(Records from a dataset)
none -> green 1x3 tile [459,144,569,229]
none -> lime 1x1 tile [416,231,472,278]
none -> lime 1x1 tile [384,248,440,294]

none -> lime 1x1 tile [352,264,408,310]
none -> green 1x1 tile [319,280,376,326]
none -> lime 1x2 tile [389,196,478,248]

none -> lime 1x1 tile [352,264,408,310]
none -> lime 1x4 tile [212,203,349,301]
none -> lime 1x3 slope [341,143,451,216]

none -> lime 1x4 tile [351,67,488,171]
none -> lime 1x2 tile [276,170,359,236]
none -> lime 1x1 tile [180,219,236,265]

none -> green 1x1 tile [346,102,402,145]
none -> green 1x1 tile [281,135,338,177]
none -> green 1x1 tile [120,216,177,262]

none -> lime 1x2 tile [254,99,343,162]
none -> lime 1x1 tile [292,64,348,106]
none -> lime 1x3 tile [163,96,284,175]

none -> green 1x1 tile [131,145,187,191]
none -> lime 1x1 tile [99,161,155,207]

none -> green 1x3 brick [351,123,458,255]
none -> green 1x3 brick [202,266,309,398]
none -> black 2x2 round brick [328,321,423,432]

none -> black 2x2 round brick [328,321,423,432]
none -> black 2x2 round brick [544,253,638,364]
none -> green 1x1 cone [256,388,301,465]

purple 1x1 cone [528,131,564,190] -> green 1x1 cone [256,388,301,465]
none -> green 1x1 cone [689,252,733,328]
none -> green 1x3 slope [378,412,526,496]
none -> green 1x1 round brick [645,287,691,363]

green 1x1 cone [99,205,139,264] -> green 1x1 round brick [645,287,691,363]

**Exercise**. Show all lines from the data above in which the word "cone" appears.

**Task response**.
none -> green 1x1 cone [256,388,301,465]
purple 1x1 cone [528,131,564,190] -> green 1x1 cone [256,388,301,465]
none -> green 1x1 cone [689,252,733,328]
green 1x1 cone [99,205,139,264] -> green 1x1 round brick [645,287,691,363]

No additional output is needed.